Task prompt:
The copy you give must match the lines from the top of the data through the line containing "pink hammer [119,305,181,329]" exactly, and it must hold no pictures.

○ ○ ○ ○ ○

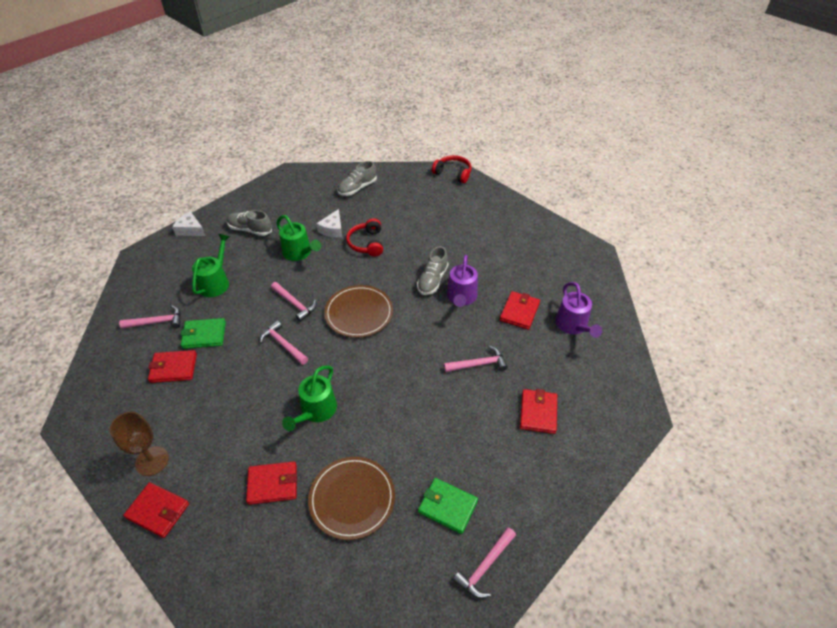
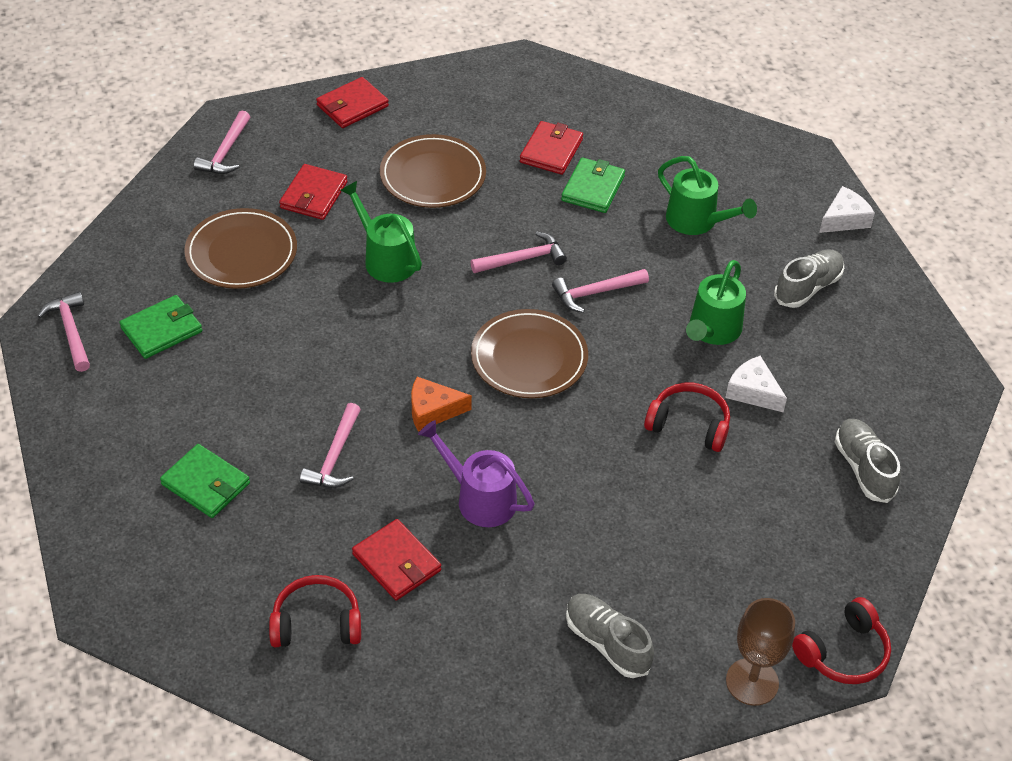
camera: 115 degrees right, 0 degrees up
brown goblet [110,412,169,476] -> brown goblet moved to [726,598,795,706]
pink hammer [119,305,181,329] -> pink hammer moved to [194,110,250,174]
green watering can [276,215,321,261] -> green watering can turned 45 degrees counterclockwise [686,260,746,345]
grey shoe [417,246,449,295] -> grey shoe moved to [566,594,654,678]
red wallet [520,389,557,434] -> green wallet [160,444,250,518]
purple watering can [555,282,602,338] -> red headphones [269,575,361,647]
none -> brown plate [380,134,486,208]
none -> orange cheese [411,377,472,432]

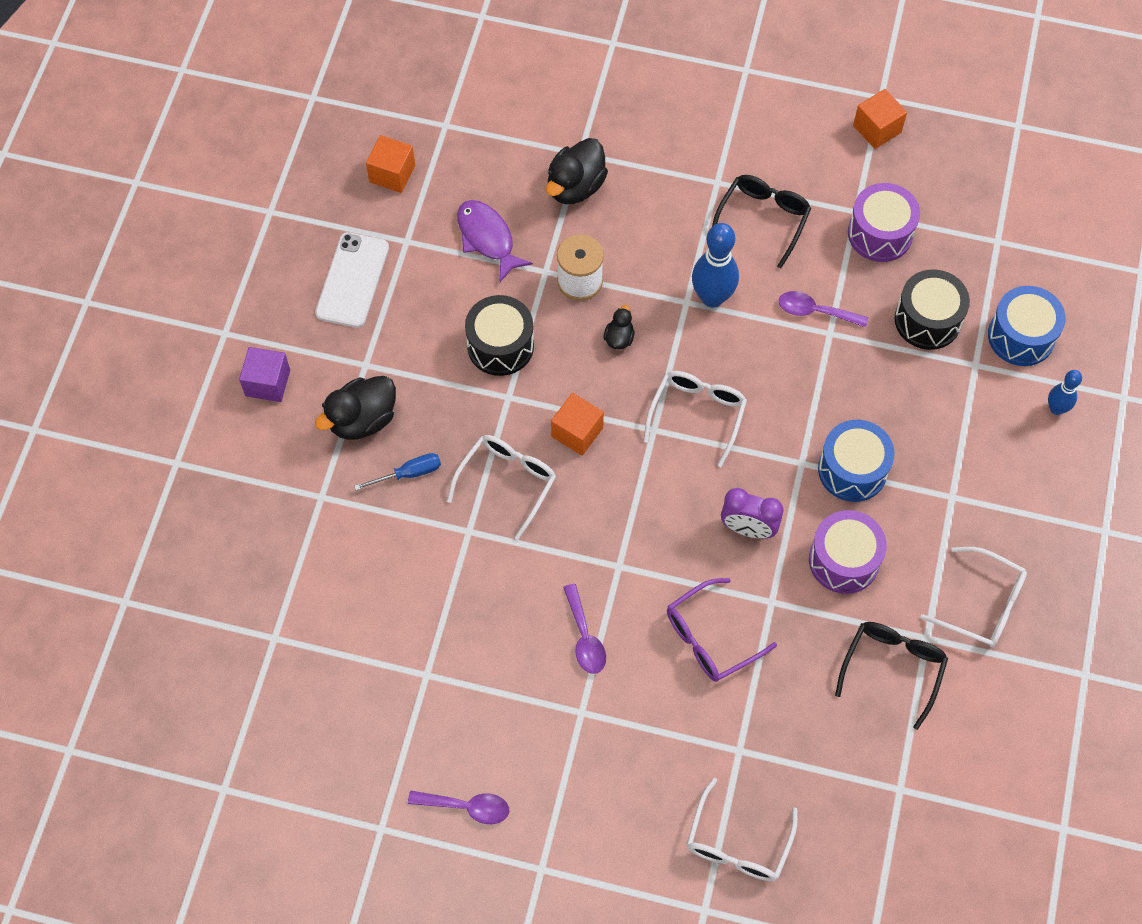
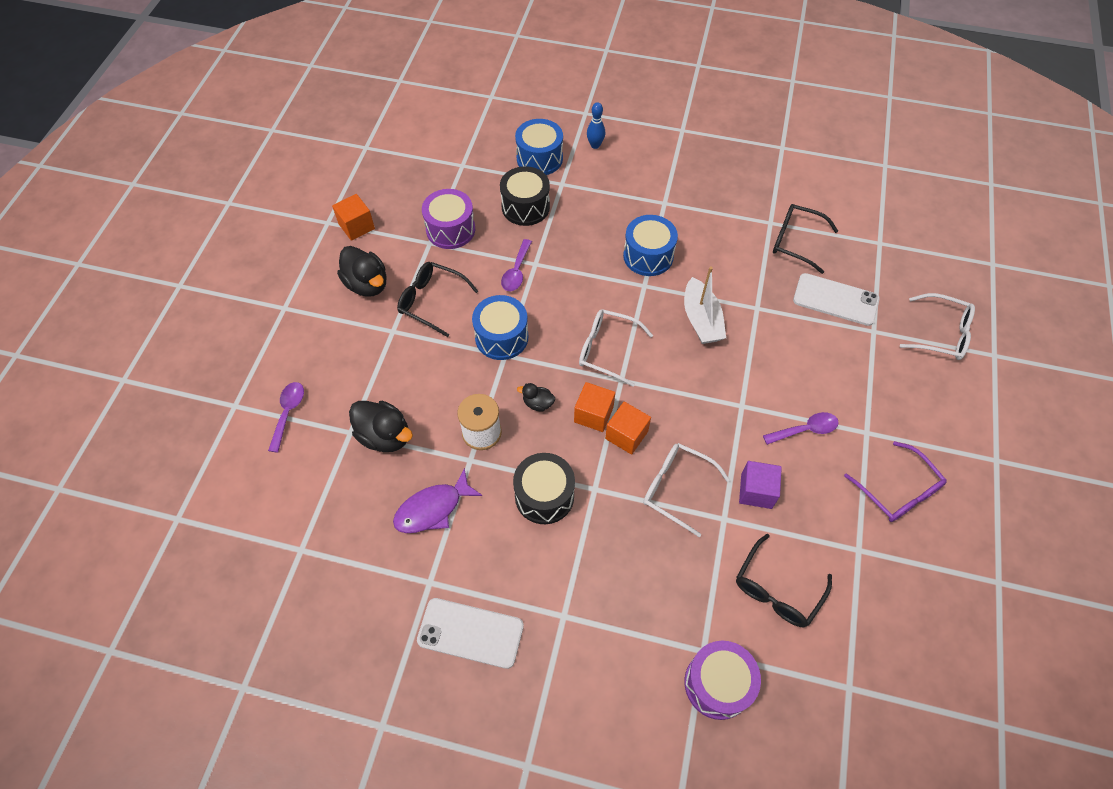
camera: 90 degrees left, 5 degrees down
purple cube [239,347,290,402] -> purple cube moved to [739,461,782,509]
black duck [315,376,396,440] -> black duck moved to [337,246,387,297]
blue screwdriver [354,453,441,490] -> none
orange cube [366,135,415,193] -> orange cube moved to [574,382,615,432]
purple spoon [408,791,509,824] -> purple spoon moved to [268,382,304,453]
purple glasses [667,578,777,682] -> purple glasses moved to [844,441,947,522]
blue bowling pin [692,223,739,307] -> blue drum [472,295,528,360]
purple clock [721,488,784,539] -> white boat [684,267,726,344]
purple drum [809,510,887,594] -> purple drum moved to [685,641,761,720]
white glasses [920,547,1027,647] -> none
none -> black glasses [736,534,832,627]
none -> white phone [793,273,879,326]

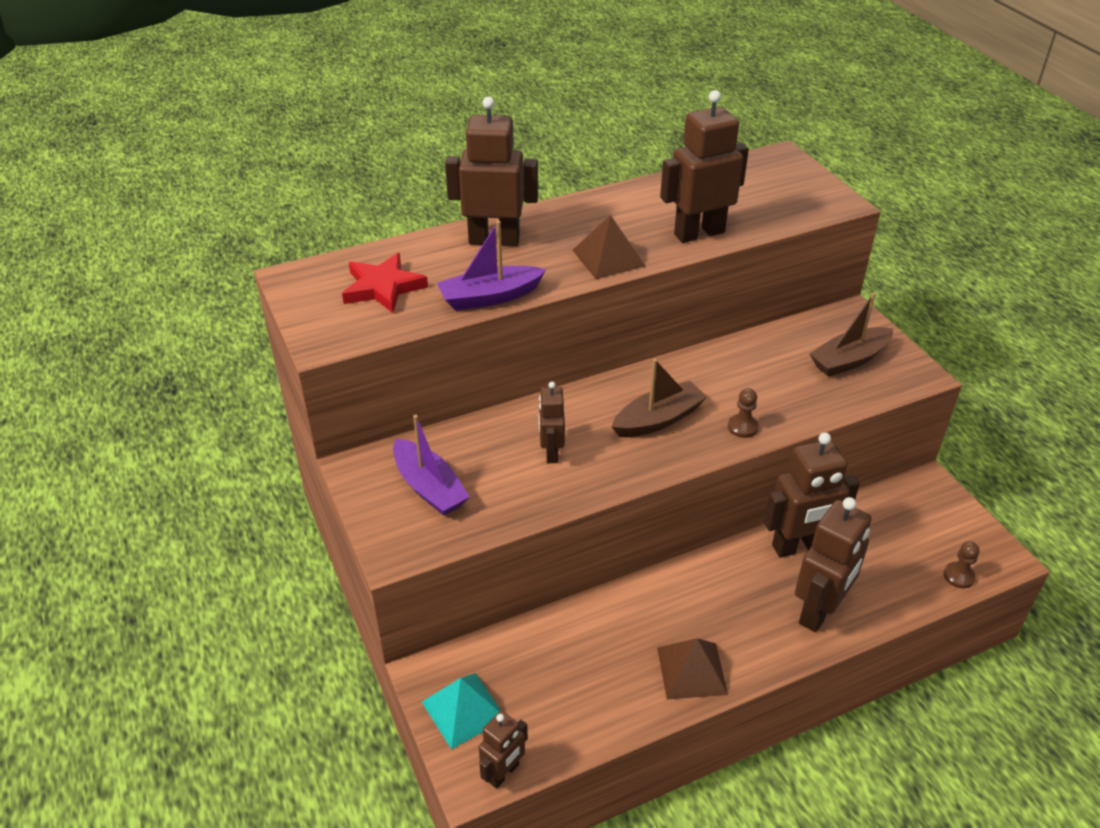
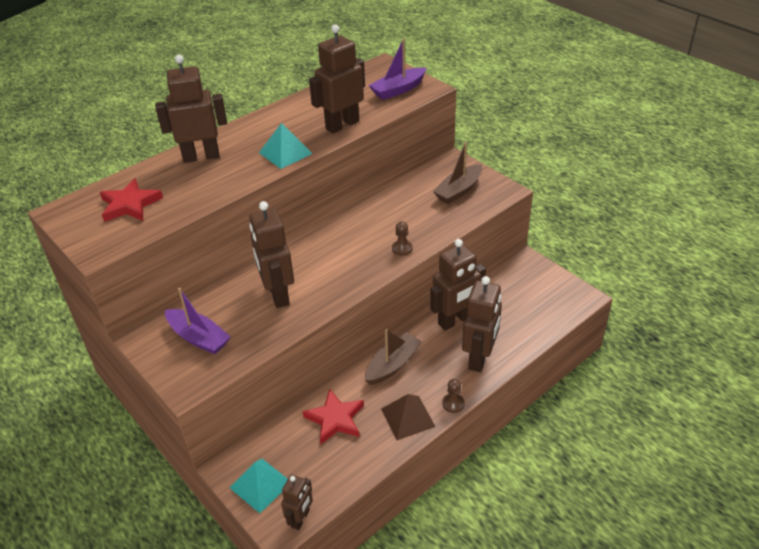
camera: 15 degrees left, 0 degrees up
purple boat [437,221,546,311] -> purple boat moved to [368,38,426,100]
brown robot [539,382,565,463] -> brown robot [249,201,294,308], size x1.76
brown pyramid [573,215,645,279] -> turquoise pyramid [259,123,312,169]
brown boat [611,359,707,437] -> brown boat moved to [365,329,422,385]
brown pawn [944,541,979,588] -> brown pawn moved to [442,379,465,413]
none -> red star [303,389,364,444]

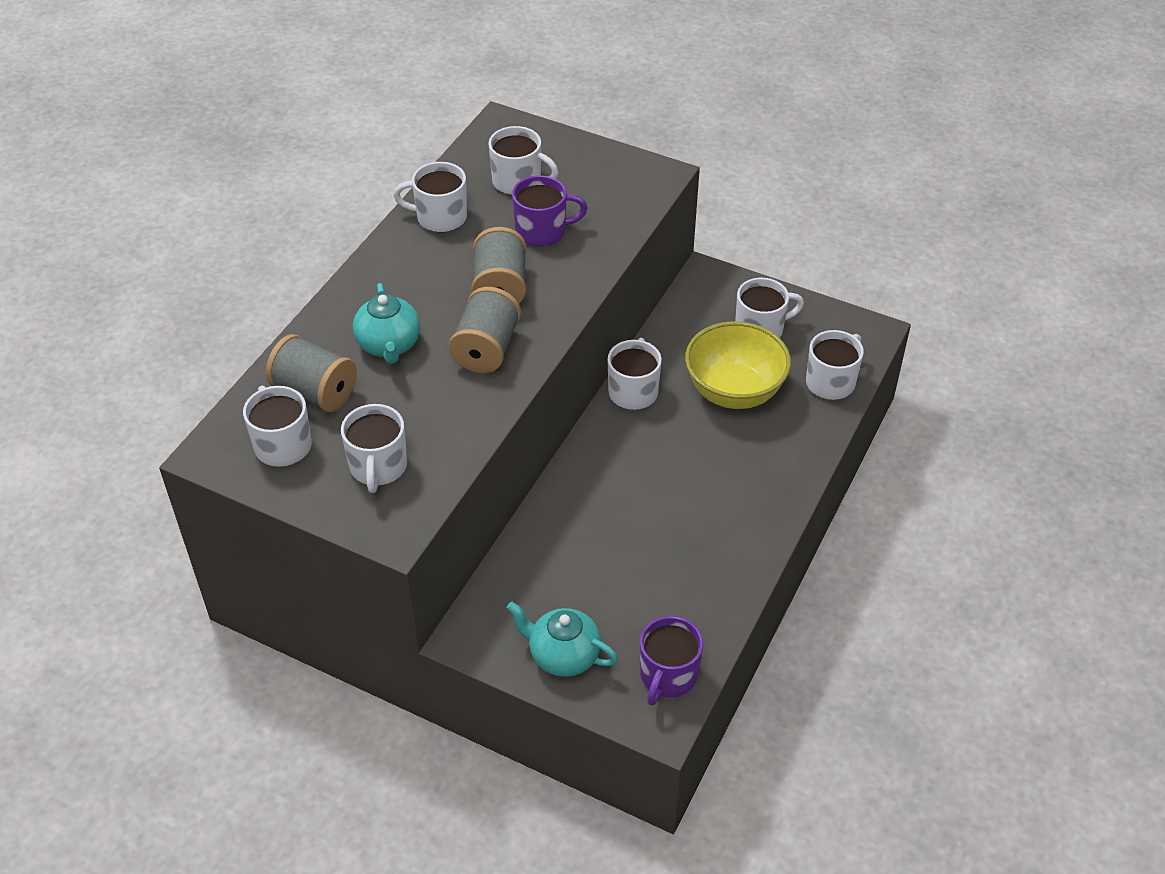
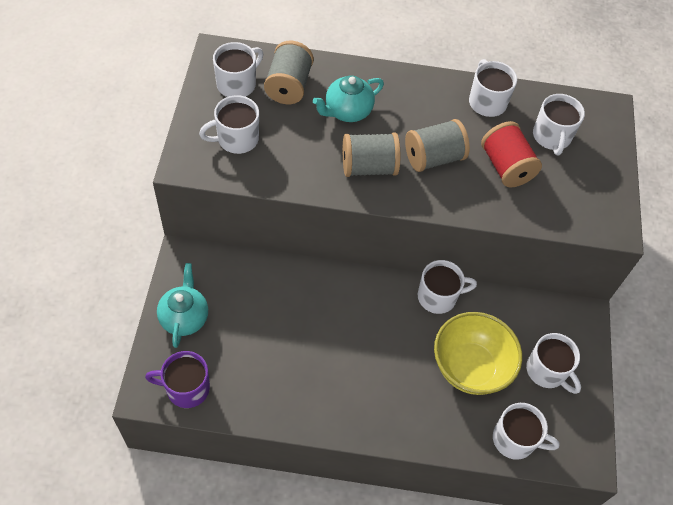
camera: 65 degrees right, 10 degrees up
purple mug [512,175,588,247] -> red spool [481,121,542,188]

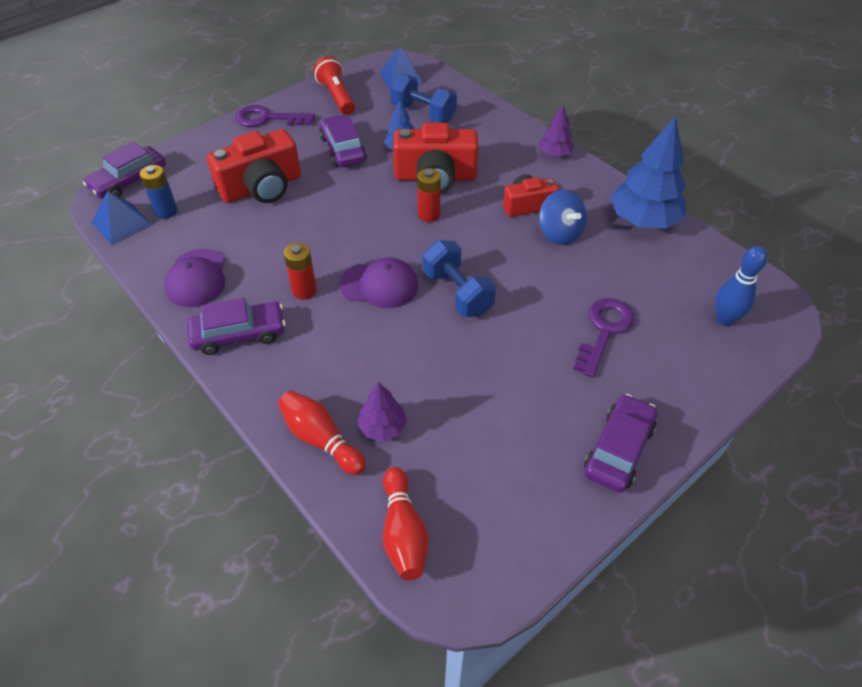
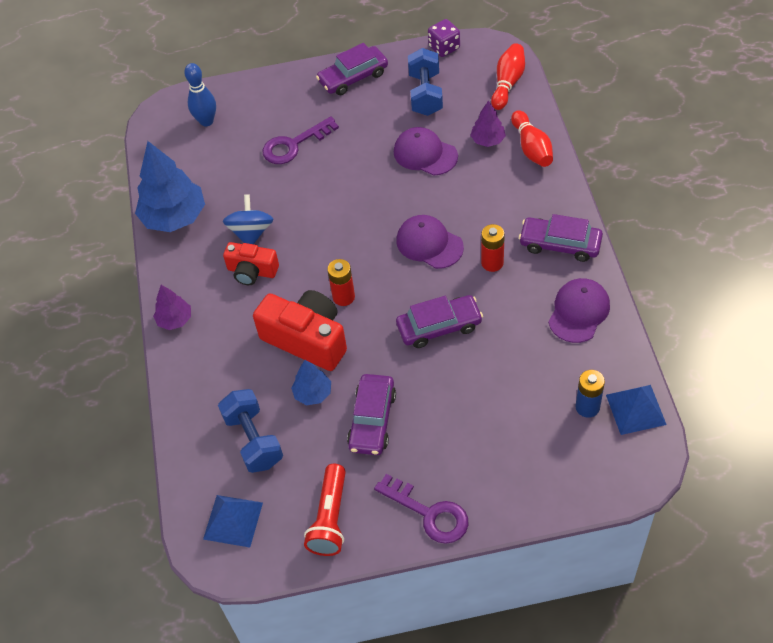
camera: 145 degrees left, 5 degrees up
purple car [83,142,166,198] -> purple car moved to [396,295,483,348]
red camera [207,129,301,203] -> none
blue dumbbell [423,240,496,317] -> blue dumbbell moved to [408,48,443,116]
none -> purple cap [394,127,458,176]
none -> purple dice [428,19,460,57]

○ ○ ○ ○ ○

Answer to the exercise:
camera: 115 degrees right, 0 degrees up
brown goblet [110,412,169,476] -> brown goblet moved to [726,598,795,706]
pink hammer [119,305,181,329] -> pink hammer moved to [194,110,250,174]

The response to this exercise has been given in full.